SHORT TASK:
Can you transcribe each item below word for word, leaving the pictures out of your answer?

(Pointing data for screenshots)
◇ ◇ ◇ ◇

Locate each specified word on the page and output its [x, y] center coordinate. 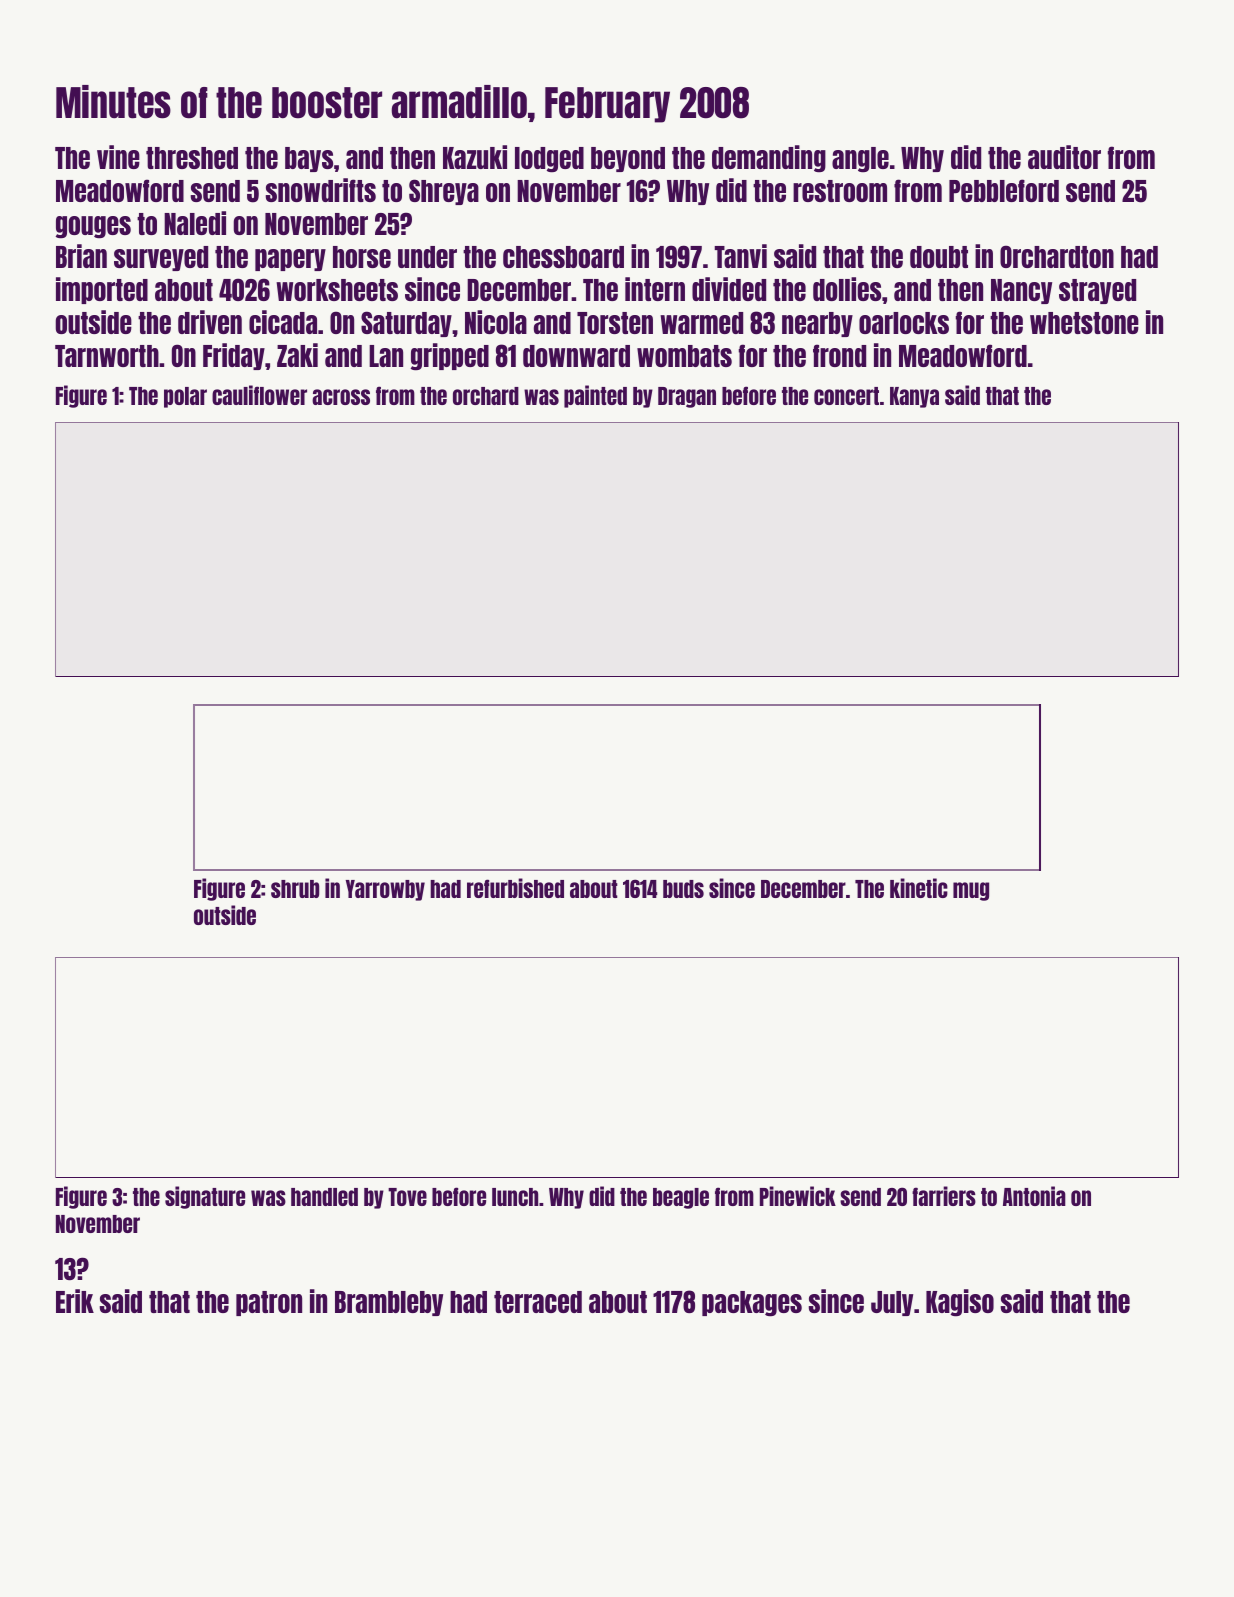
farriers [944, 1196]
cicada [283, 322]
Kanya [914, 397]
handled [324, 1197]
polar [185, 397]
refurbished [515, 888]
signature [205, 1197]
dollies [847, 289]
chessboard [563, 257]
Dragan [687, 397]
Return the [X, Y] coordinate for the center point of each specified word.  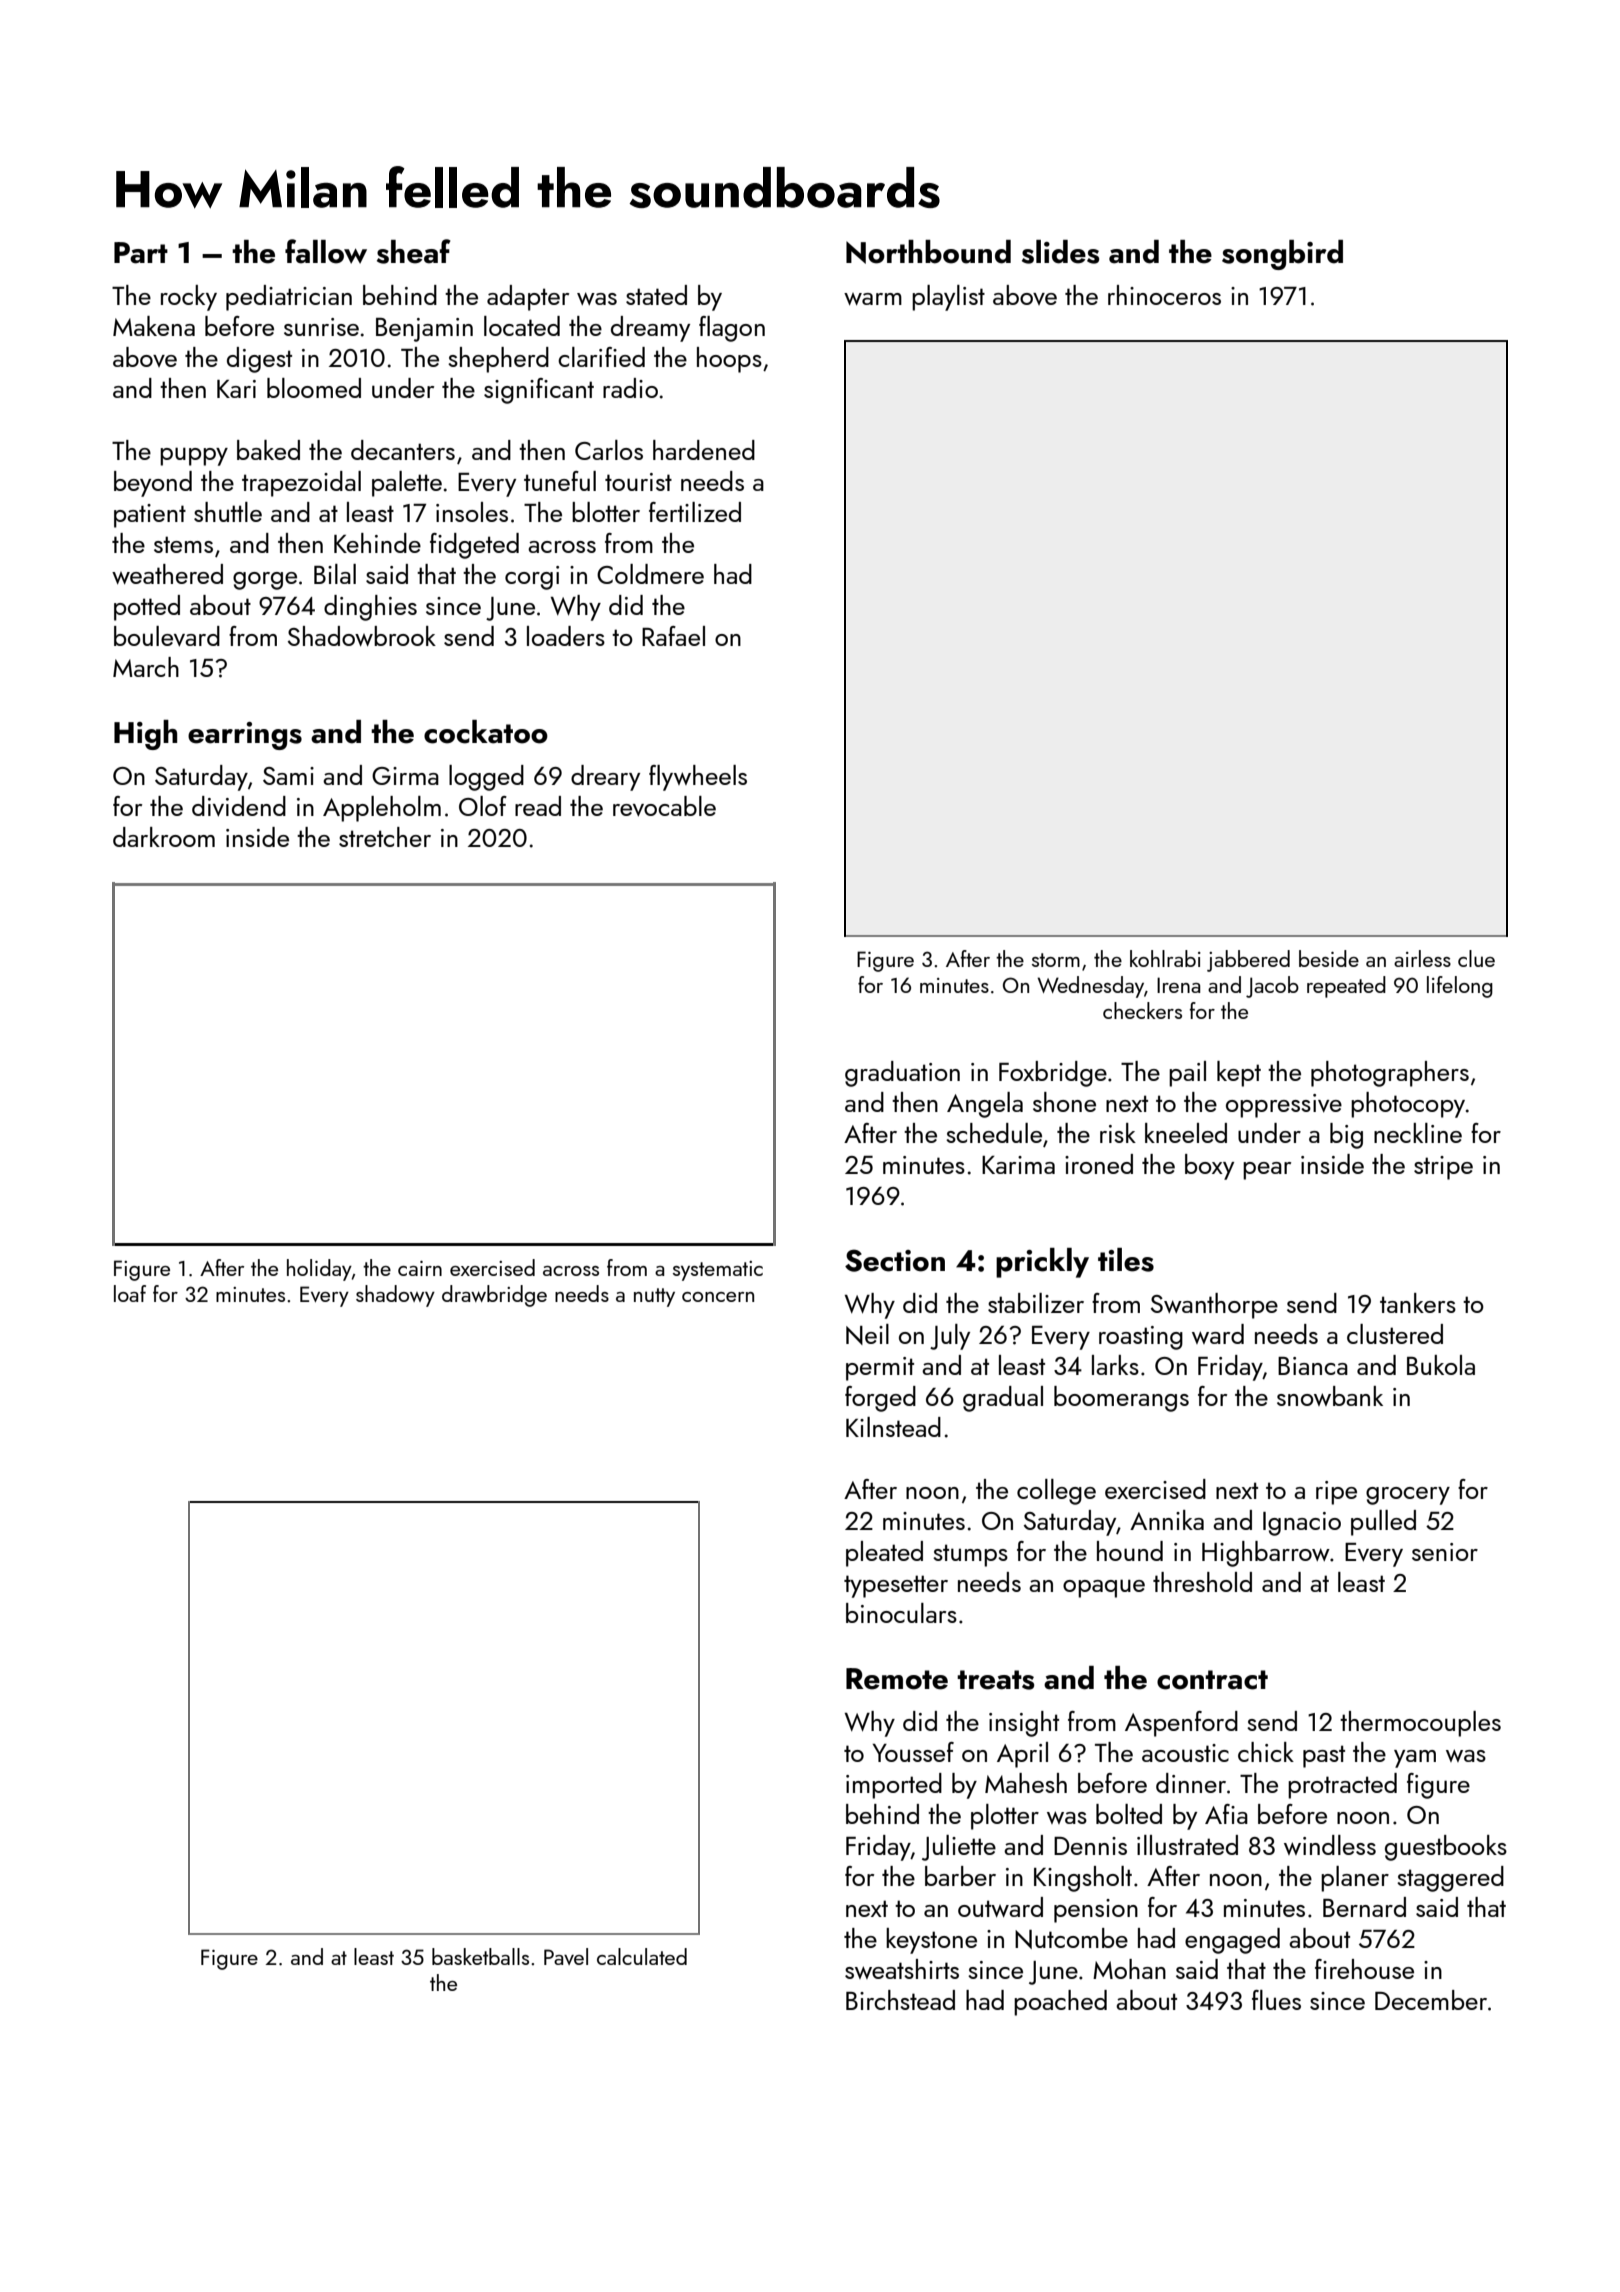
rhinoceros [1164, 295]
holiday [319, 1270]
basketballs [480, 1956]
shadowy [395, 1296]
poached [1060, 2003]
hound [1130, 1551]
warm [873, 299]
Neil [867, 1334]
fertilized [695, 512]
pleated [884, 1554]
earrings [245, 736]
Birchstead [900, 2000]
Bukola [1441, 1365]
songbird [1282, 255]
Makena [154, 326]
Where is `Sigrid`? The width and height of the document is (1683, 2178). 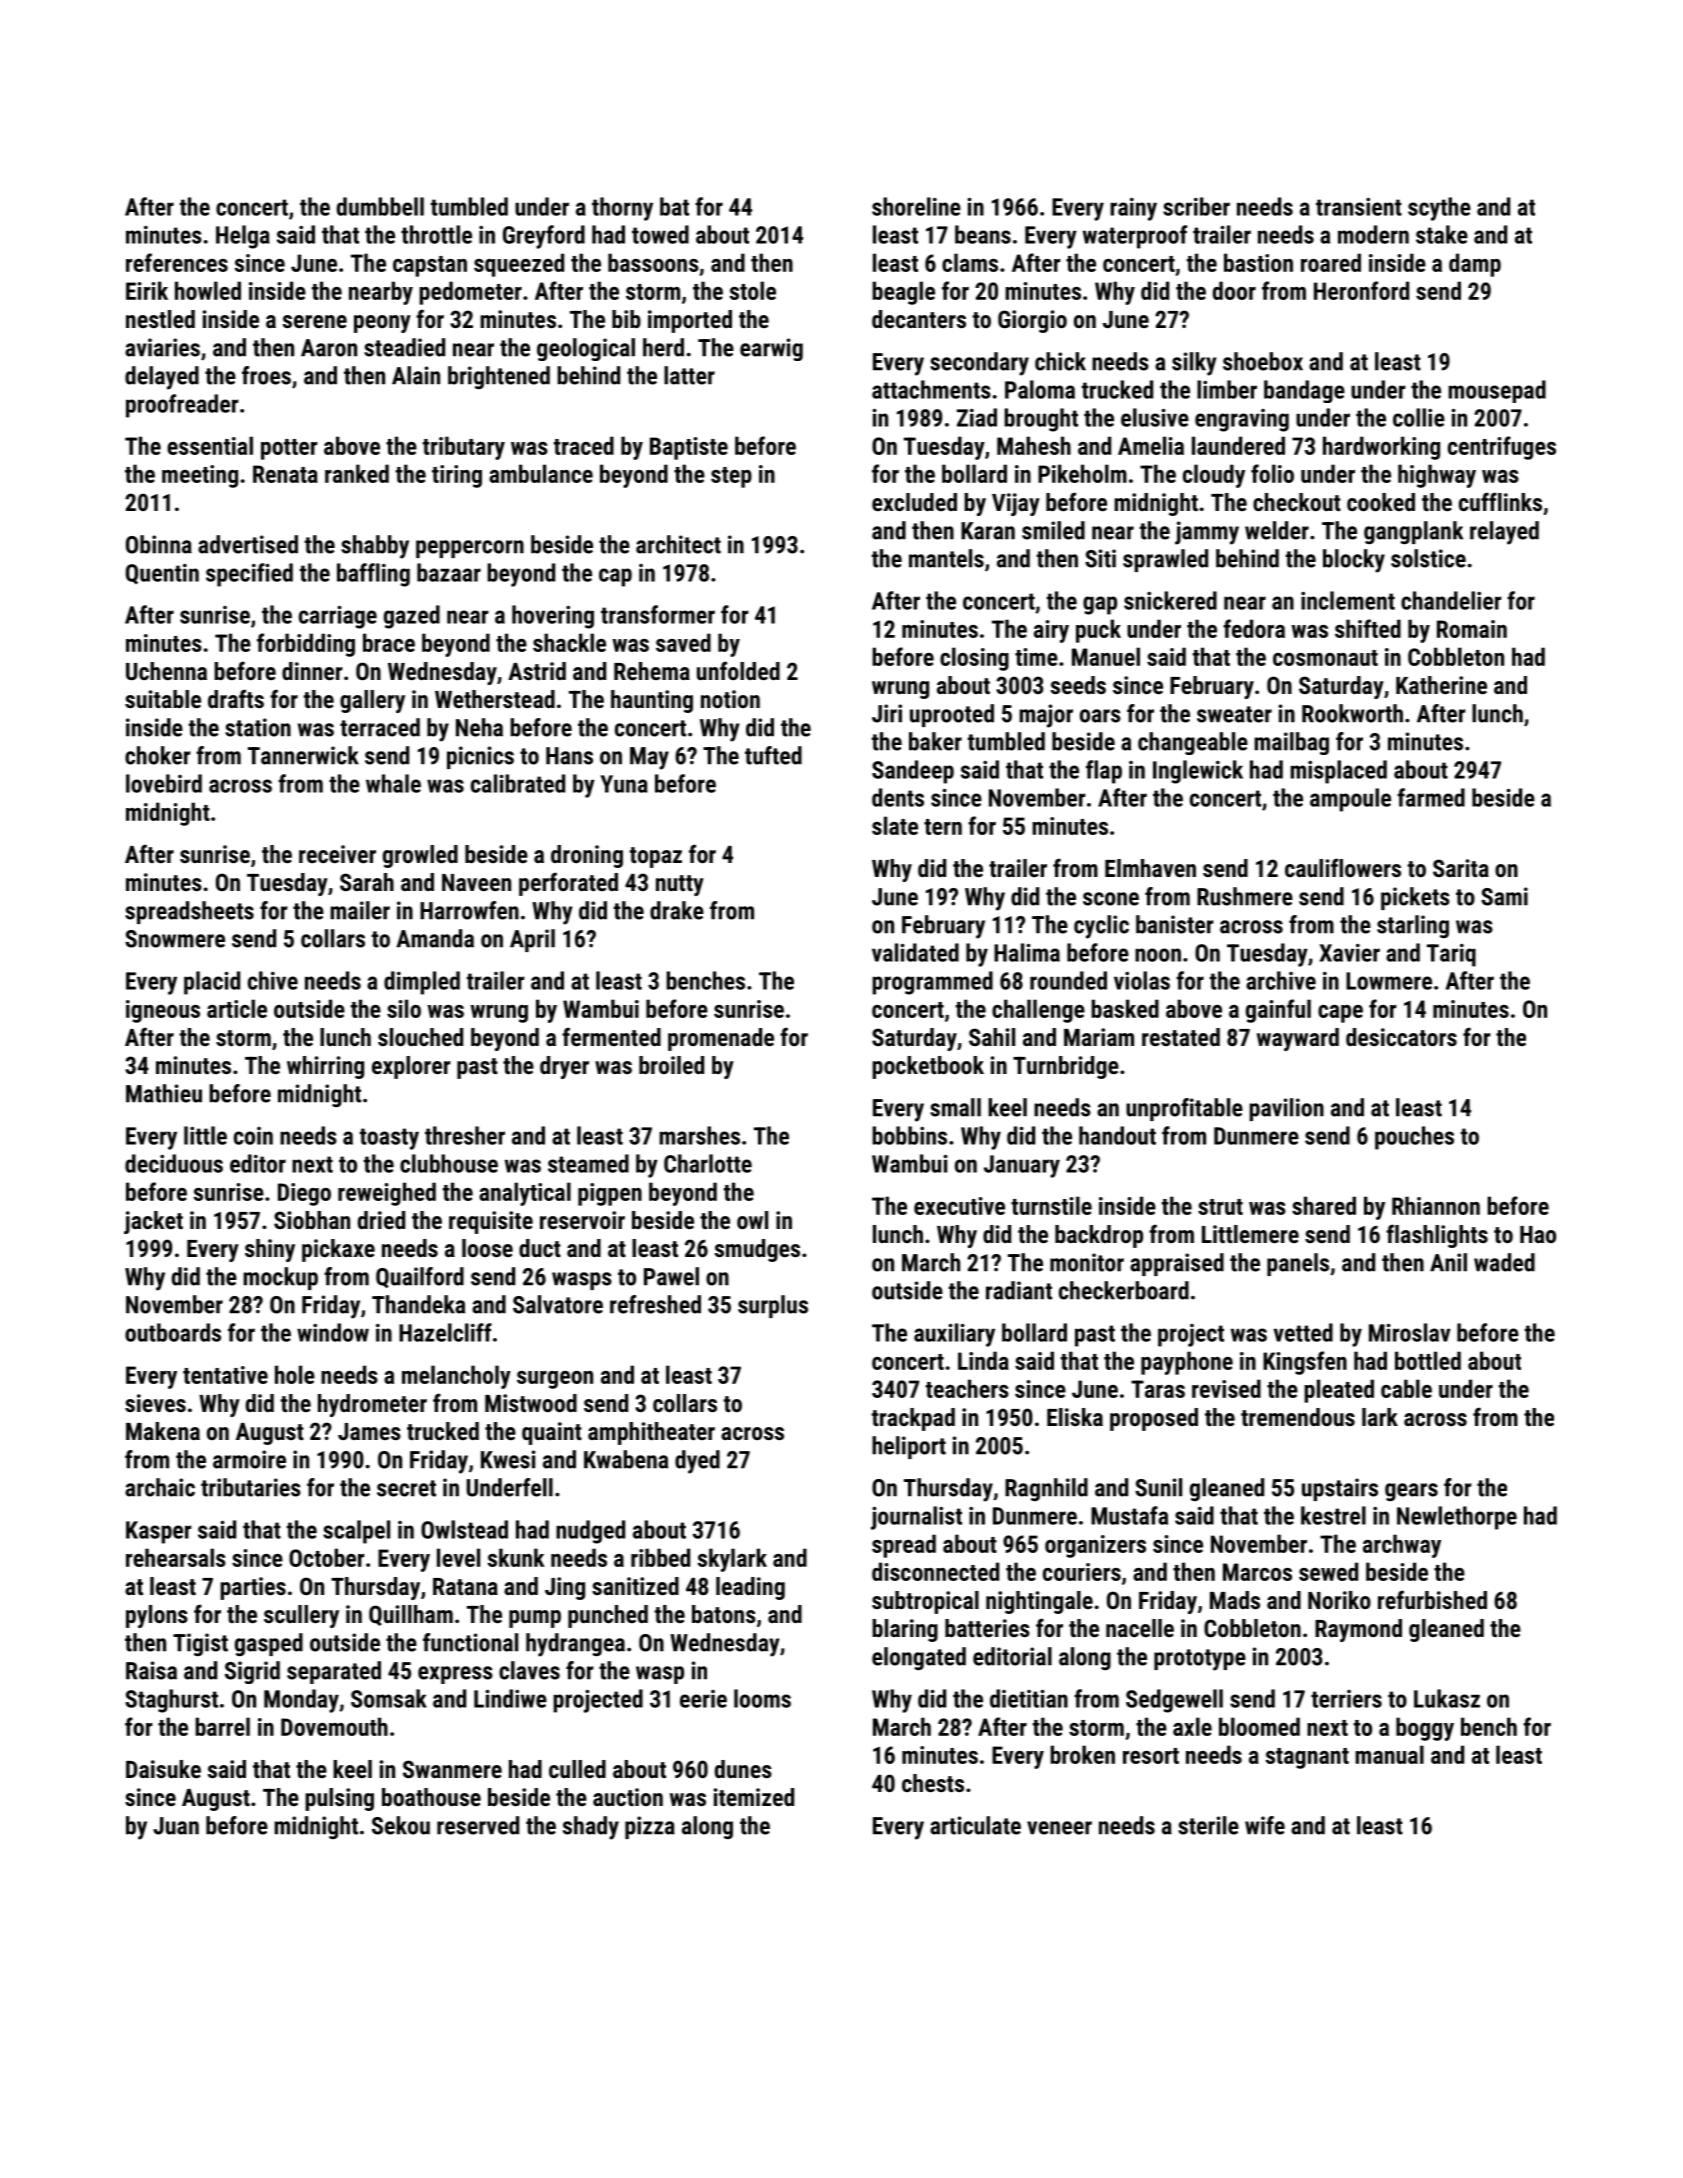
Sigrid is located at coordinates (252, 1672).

◇ ◇ ◇ ◇

RESULT OF THIS TASK:
Locate each specified word on the page and output its [x, y] center coordinate. 
farriers [944, 1196]
cicada [283, 322]
Kanya [914, 397]
handled [324, 1197]
polar [185, 397]
refurbished [515, 888]
signature [205, 1197]
dollies [847, 289]
chessboard [563, 257]
Dragan [687, 397]
Return the [X, Y] coordinate for the center point of each specified word.  
rhinoceros [1164, 295]
holiday [319, 1270]
basketballs [480, 1956]
shadowy [395, 1296]
poached [1060, 2003]
hound [1130, 1551]
warm [873, 299]
Neil [867, 1334]
fertilized [695, 512]
pleated [884, 1554]
earrings [245, 736]
Birchstead [900, 2000]
Bukola [1441, 1365]
songbird [1282, 255]
Makena [154, 326]
Where is `Sigrid`? The width and height of the document is (1683, 2178). 
Sigrid is located at coordinates (252, 1672).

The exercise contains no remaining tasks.